# Available data
------------------------

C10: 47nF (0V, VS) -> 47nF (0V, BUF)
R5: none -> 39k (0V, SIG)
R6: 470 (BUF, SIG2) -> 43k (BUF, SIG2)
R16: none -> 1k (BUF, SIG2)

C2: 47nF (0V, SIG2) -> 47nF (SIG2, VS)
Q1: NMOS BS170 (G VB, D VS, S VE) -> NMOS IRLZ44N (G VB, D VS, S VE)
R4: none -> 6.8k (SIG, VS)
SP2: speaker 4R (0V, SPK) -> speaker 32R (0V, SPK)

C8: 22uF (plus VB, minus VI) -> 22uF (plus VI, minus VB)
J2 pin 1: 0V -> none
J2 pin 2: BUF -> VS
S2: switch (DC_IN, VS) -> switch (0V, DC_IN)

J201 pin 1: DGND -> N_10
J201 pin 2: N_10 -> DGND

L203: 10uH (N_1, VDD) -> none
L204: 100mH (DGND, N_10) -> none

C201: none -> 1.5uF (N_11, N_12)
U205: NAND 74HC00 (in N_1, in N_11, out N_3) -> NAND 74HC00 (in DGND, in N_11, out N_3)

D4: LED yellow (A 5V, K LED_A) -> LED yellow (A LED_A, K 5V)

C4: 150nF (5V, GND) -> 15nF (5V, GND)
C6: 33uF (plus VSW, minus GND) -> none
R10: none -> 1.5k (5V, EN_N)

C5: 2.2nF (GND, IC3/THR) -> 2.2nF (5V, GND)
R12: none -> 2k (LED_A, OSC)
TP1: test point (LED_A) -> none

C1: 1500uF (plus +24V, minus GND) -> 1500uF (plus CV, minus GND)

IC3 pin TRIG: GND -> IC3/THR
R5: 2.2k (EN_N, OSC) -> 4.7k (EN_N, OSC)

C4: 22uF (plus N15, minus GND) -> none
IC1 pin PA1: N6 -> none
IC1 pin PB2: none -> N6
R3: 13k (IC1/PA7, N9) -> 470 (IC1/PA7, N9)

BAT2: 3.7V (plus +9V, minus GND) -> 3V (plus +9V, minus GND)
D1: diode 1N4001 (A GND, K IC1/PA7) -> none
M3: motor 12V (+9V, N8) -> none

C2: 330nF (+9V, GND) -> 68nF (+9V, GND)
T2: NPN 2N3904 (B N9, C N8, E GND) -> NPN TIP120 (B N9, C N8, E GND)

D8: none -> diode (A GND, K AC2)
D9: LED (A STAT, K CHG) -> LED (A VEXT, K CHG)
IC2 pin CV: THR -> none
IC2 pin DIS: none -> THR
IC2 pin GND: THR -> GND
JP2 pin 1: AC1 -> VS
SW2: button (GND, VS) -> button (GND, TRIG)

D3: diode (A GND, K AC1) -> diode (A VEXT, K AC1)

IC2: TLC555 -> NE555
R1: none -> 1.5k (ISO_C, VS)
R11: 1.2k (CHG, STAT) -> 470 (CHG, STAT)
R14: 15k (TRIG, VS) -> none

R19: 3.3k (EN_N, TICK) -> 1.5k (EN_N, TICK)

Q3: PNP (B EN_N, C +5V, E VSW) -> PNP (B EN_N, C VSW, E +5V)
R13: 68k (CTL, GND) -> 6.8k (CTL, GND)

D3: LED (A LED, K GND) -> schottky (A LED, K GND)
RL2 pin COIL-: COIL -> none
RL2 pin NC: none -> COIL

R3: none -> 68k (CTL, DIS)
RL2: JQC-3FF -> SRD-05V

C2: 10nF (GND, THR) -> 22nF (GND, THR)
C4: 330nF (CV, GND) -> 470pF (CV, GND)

------------------------

# What is being asked
Go through the records and output them all, word for word.

# Expected output
C10: 47nF (0V, VS) -> 47nF (0V, BUF)
R5: none -> 39k (0V, SIG)
R6: 470 (BUF, SIG2) -> 43k (BUF, SIG2)
R16: none -> 1k (BUF, SIG2)

C2: 47nF (0V, SIG2) -> 47nF (SIG2, VS)
Q1: NMOS BS170 (G VB, D VS, S VE) -> NMOS IRLZ44N (G VB, D VS, S VE)
R4: none -> 6.8k (SIG, VS)
SP2: speaker 4R (0V, SPK) -> speaker 32R (0V, SPK)

C8: 22uF (plus VB, minus VI) -> 22uF (plus VI, minus VB)
J2 pin 1: 0V -> none
J2 pin 2: BUF -> VS
S2: switch (DC_IN, VS) -> switch (0V, DC_IN)

J201 pin 1: DGND -> N_10
J201 pin 2: N_10 -> DGND

L203: 10uH (N_1, VDD) -> none
L204: 100mH (DGND, N_10) -> none

C201: none -> 1.5uF (N_11, N_12)
U205: NAND 74HC00 (in N_1, in N_11, out N_3) -> NAND 74HC00 (in DGND, in N_11, out N_3)

D4: LED yellow (A 5V, K LED_A) -> LED yellow (A LED_A, K 5V)

C4: 150nF (5V, GND) -> 15nF (5V, GND)
C6: 33uF (plus VSW, minus GND) -> none
R10: none -> 1.5k (5V, EN_N)

C5: 2.2nF (GND, IC3/THR) -> 2.2nF (5V, GND)
R12: none -> 2k (LED_A, OSC)
TP1: test point (LED_A) -> none

C1: 1500uF (plus +24V, minus GND) -> 1500uF (plus CV, minus GND)

IC3 pin TRIG: GND -> IC3/THR
R5: 2.2k (EN_N, OSC) -> 4.7k (EN_N, OSC)

C4: 22uF (plus N15, minus GND) -> none
IC1 pin PA1: N6 -> none
IC1 pin PB2: none -> N6
R3: 13k (IC1/PA7, N9) -> 470 (IC1/PA7, N9)

BAT2: 3.7V (plus +9V, minus GND) -> 3V (plus +9V, minus GND)
D1: diode 1N4001 (A GND, K IC1/PA7) -> none
M3: motor 12V (+9V, N8) -> none

C2: 330nF (+9V, GND) -> 68nF (+9V, GND)
T2: NPN 2N3904 (B N9, C N8, E GND) -> NPN TIP120 (B N9, C N8, E GND)

D8: none -> diode (A GND, K AC2)
D9: LED (A STAT, K CHG) -> LED (A VEXT, K CHG)
IC2 pin CV: THR -> none
IC2 pin DIS: none -> THR
IC2 pin GND: THR -> GND
JP2 pin 1: AC1 -> VS
SW2: button (GND, VS) -> button (GND, TRIG)

D3: diode (A GND, K AC1) -> diode (A VEXT, K AC1)

IC2: TLC555 -> NE555
R1: none -> 1.5k (ISO_C, VS)
R11: 1.2k (CHG, STAT) -> 470 (CHG, STAT)
R14: 15k (TRIG, VS) -> none

R19: 3.3k (EN_N, TICK) -> 1.5k (EN_N, TICK)

Q3: PNP (B EN_N, C +5V, E VSW) -> PNP (B EN_N, C VSW, E +5V)
R13: 68k (CTL, GND) -> 6.8k (CTL, GND)

D3: LED (A LED, K GND) -> schottky (A LED, K GND)
RL2 pin COIL-: COIL -> none
RL2 pin NC: none -> COIL

R3: none -> 68k (CTL, DIS)
RL2: JQC-3FF -> SRD-05V

C2: 10nF (GND, THR) -> 22nF (GND, THR)
C4: 330nF (CV, GND) -> 470pF (CV, GND)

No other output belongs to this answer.